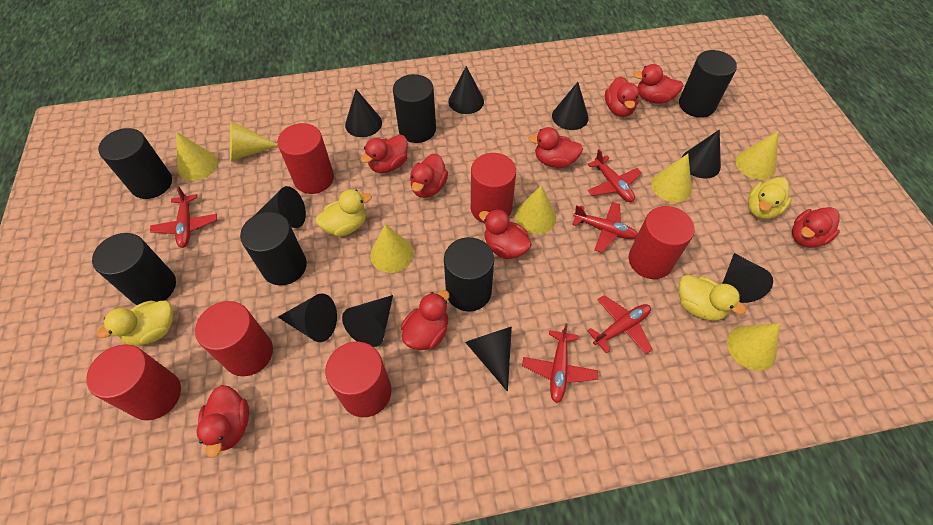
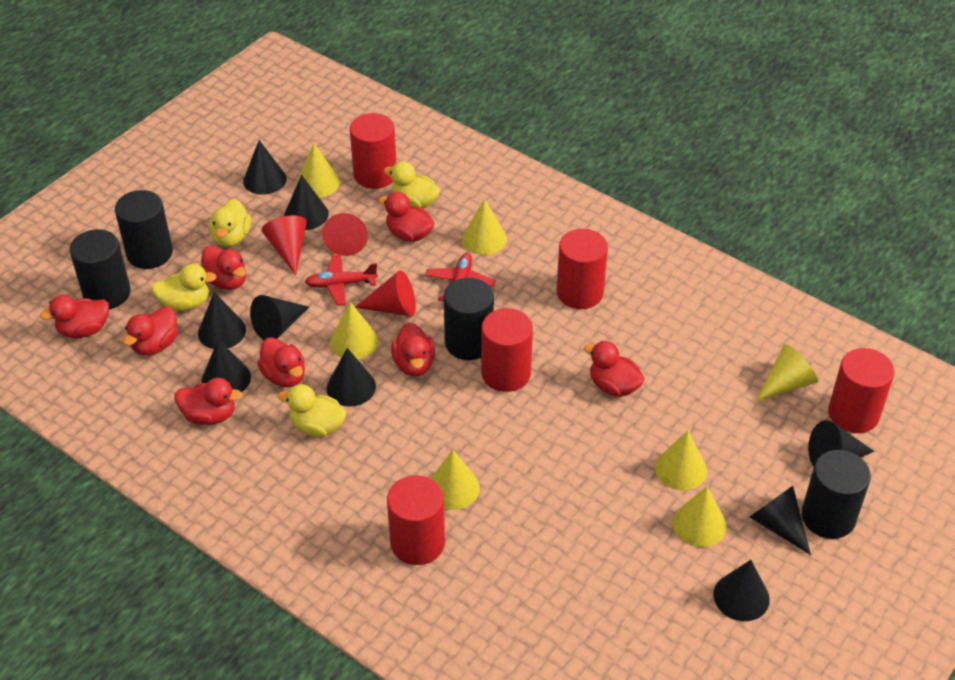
black cylinder: 6 -> 4
red cone: 0 -> 3
red cylinder: 6 -> 5
red duck: 9 -> 8
red plane: 5 -> 2

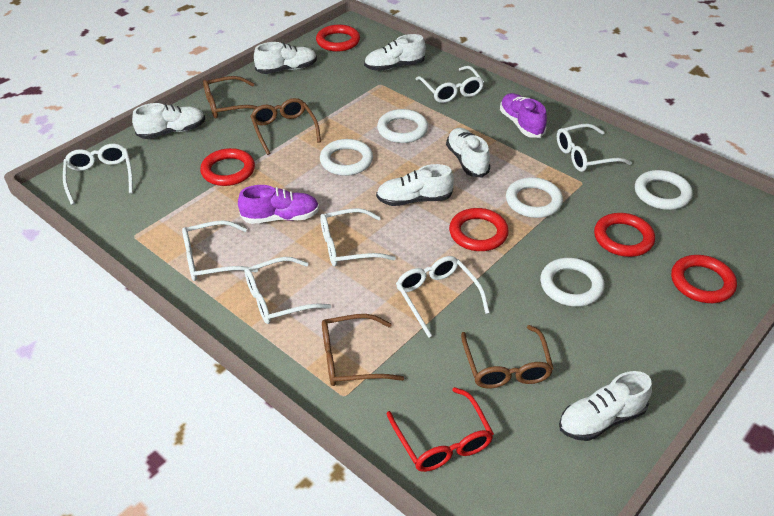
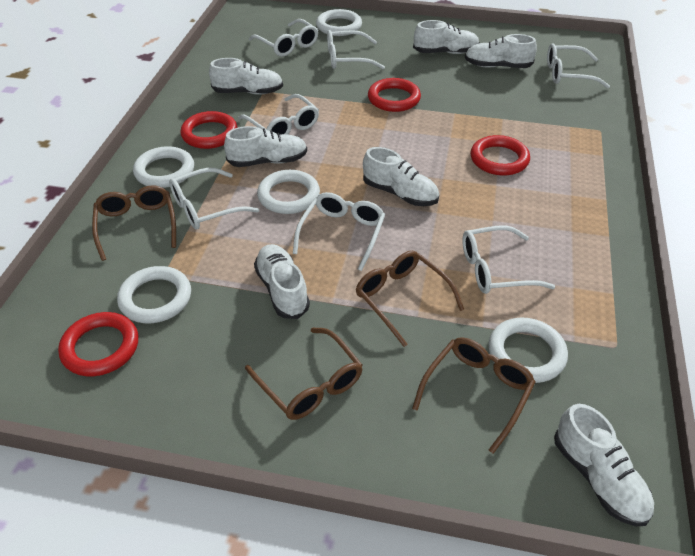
purple shoe: 2 -> 0
red glasses: 1 -> 0
red ring: 5 -> 4
white shoe: 6 -> 7

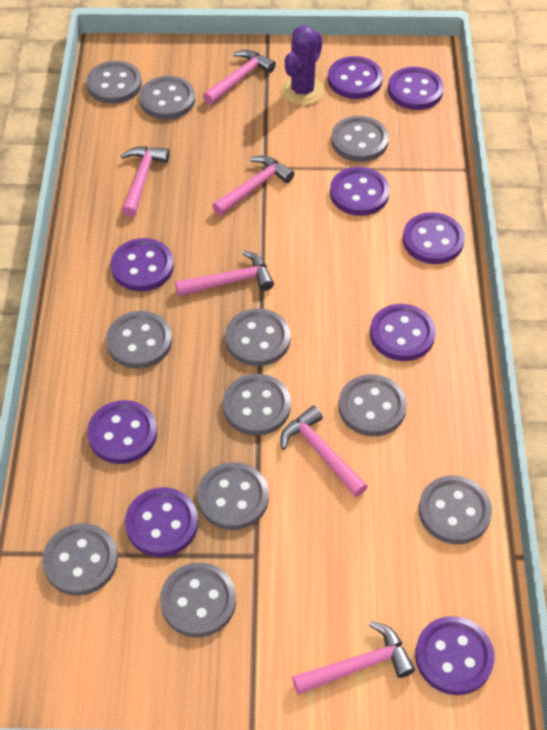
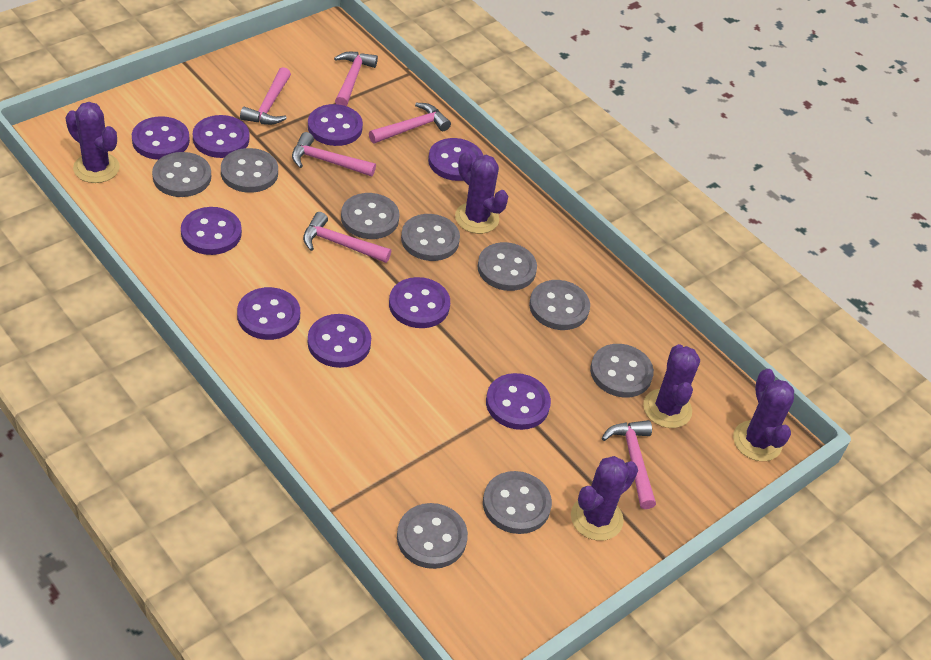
grey button: 11 -> 9
purple cactus: 1 -> 5

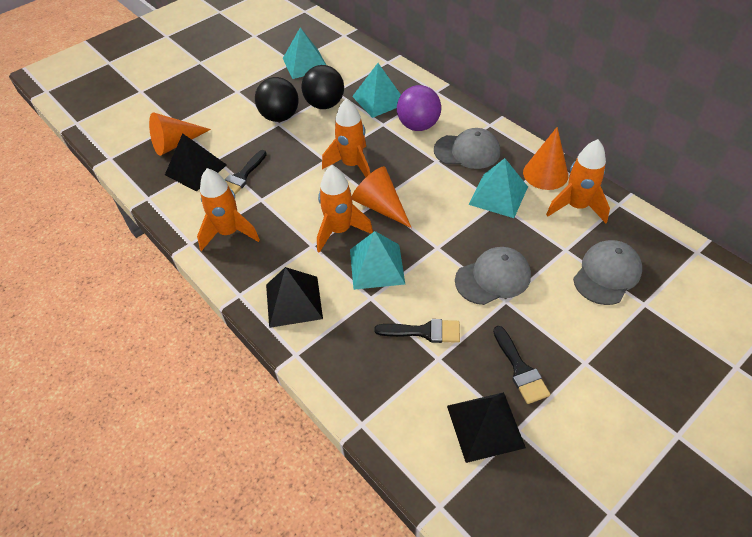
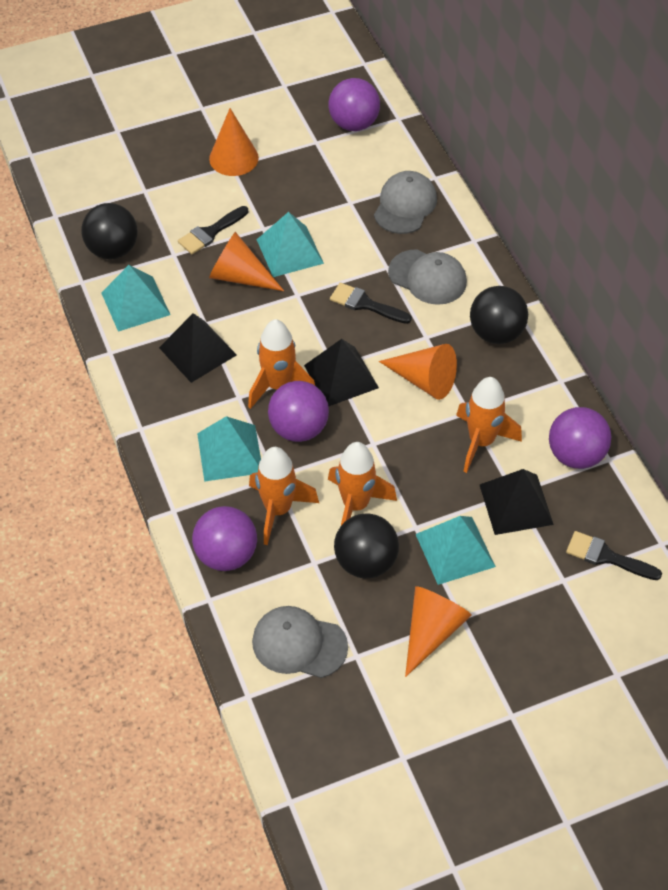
black ball: 2 -> 3
orange cone: 3 -> 4
purple ball: 1 -> 4

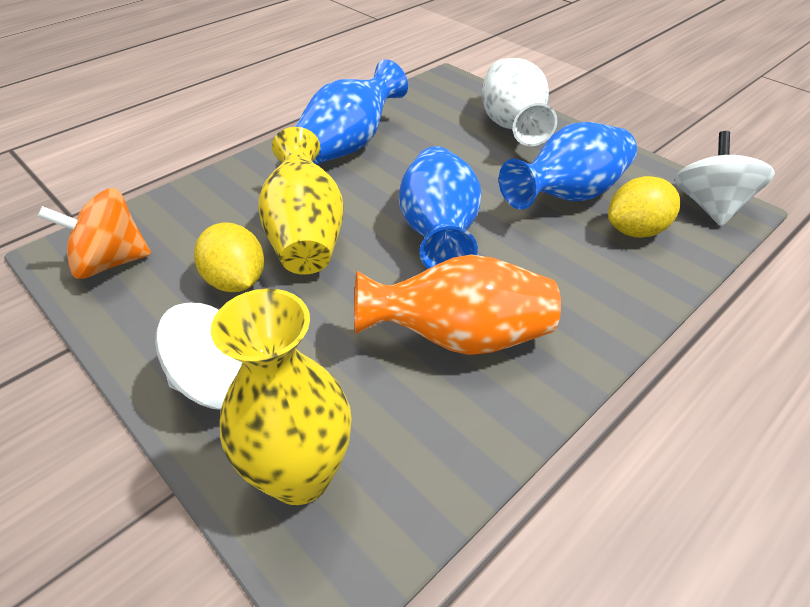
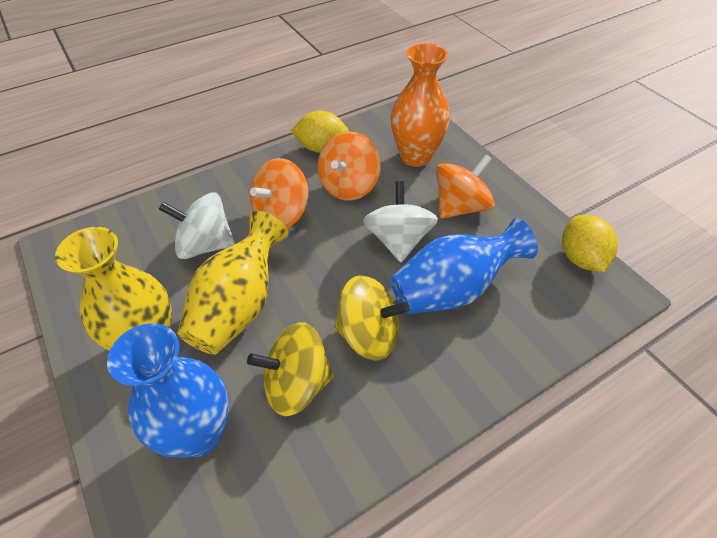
blue vase: 3 -> 2
orange spinning top: 1 -> 3
white vase: 1 -> 0
yellow spinning top: 0 -> 2

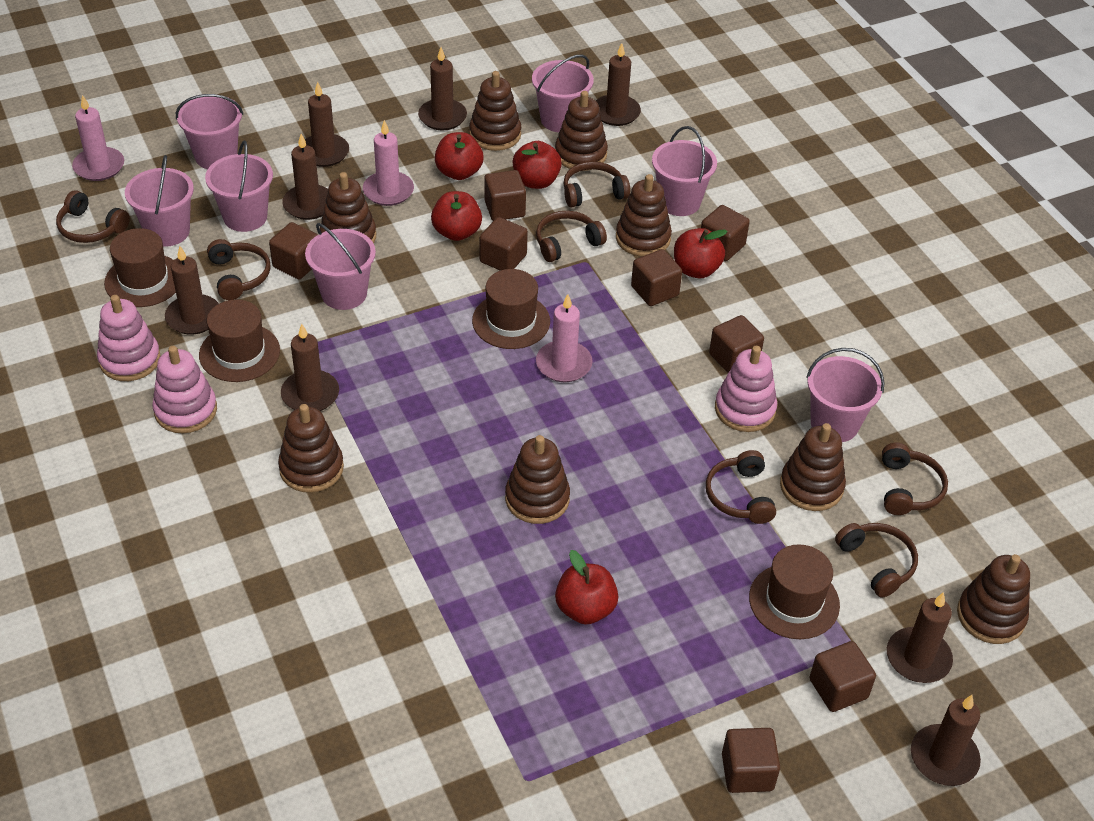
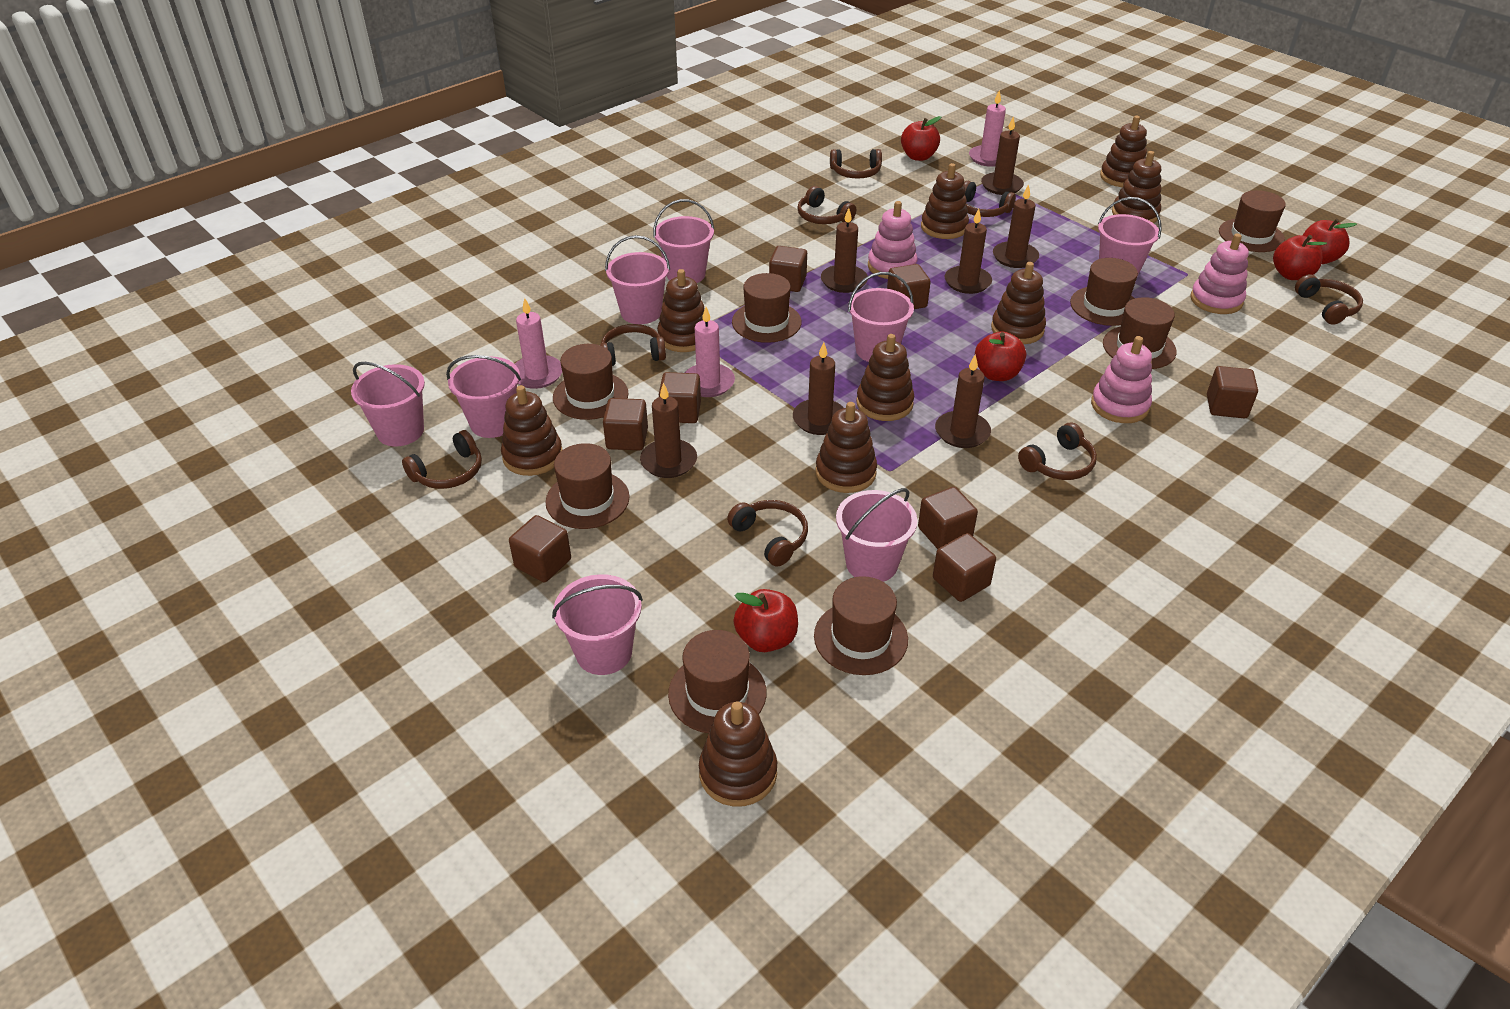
brown candle: 8 -> 7
brown hat: 4 -> 8
brown headphones: 7 -> 8
brown stacking toy: 8 -> 9
pink bucket: 7 -> 8

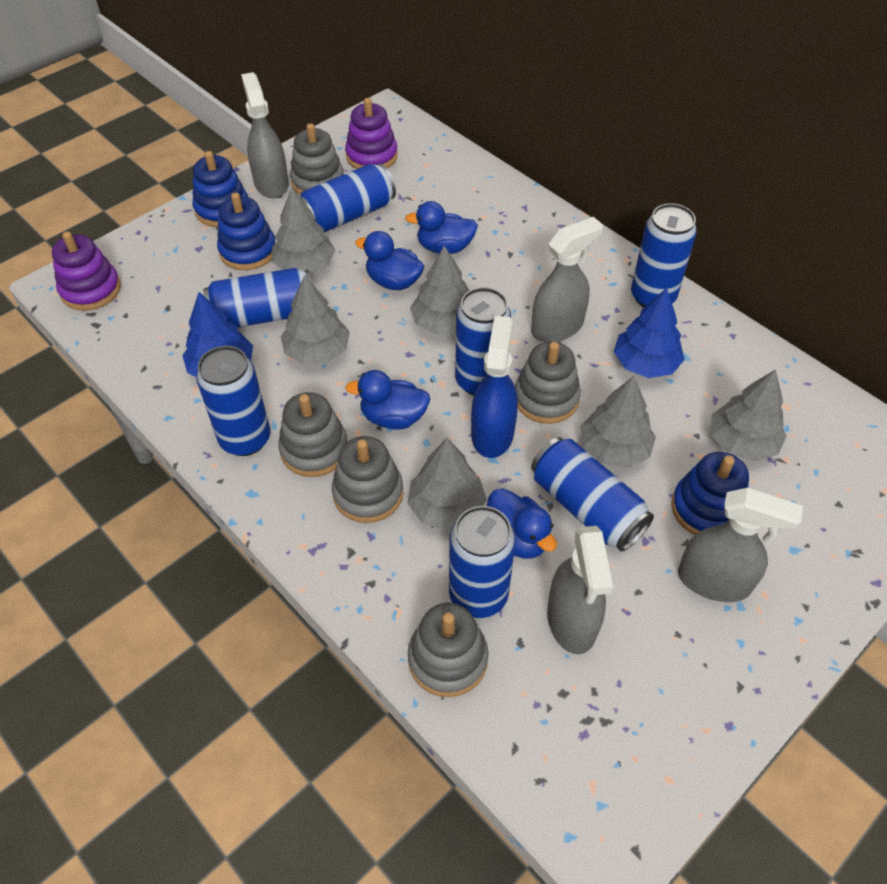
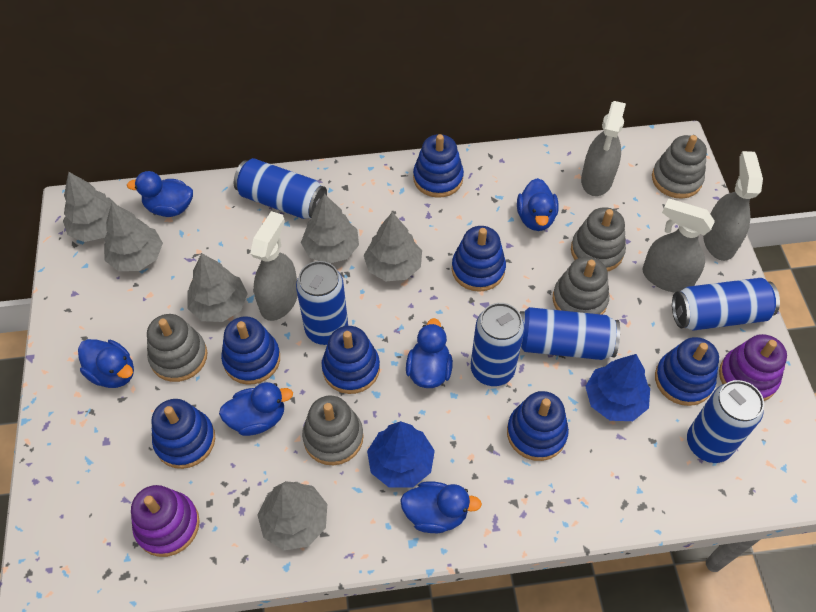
blue can: 7 -> 6
blue duck: 4 -> 6
blue spray bottle: 1 -> 0
blue stacking toy: 3 -> 7

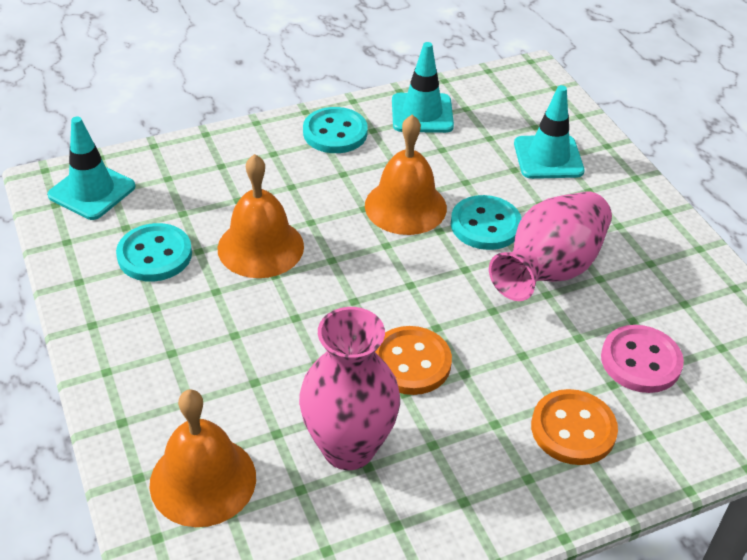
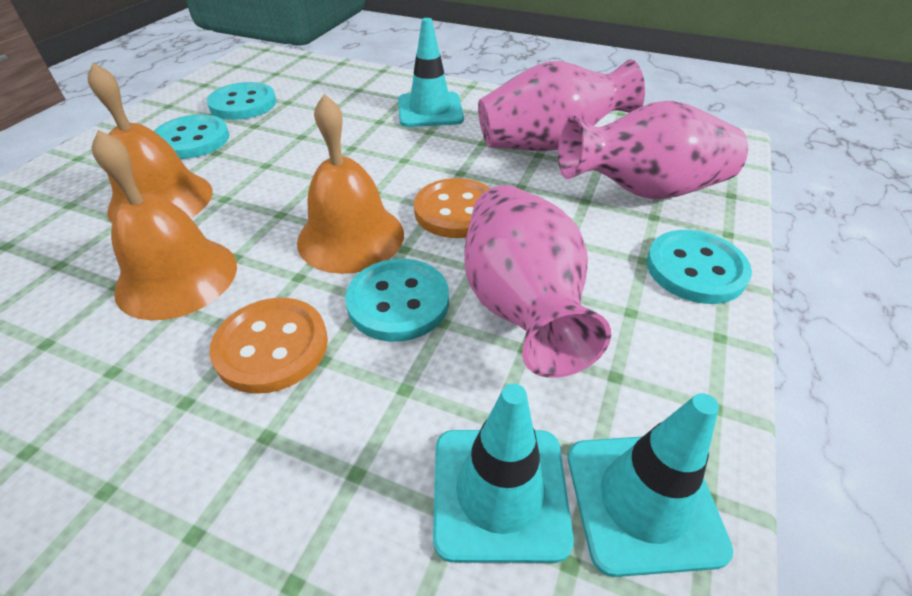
pink button: 1 -> 0
pink vase: 2 -> 3
turquoise button: 3 -> 4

▶ [Exercise brief] Locate all lines in the listing above with the word "button" and copy them.

▶ [Solution to the problem]
grey button: 11 -> 9
pink button: 1 -> 0
turquoise button: 3 -> 4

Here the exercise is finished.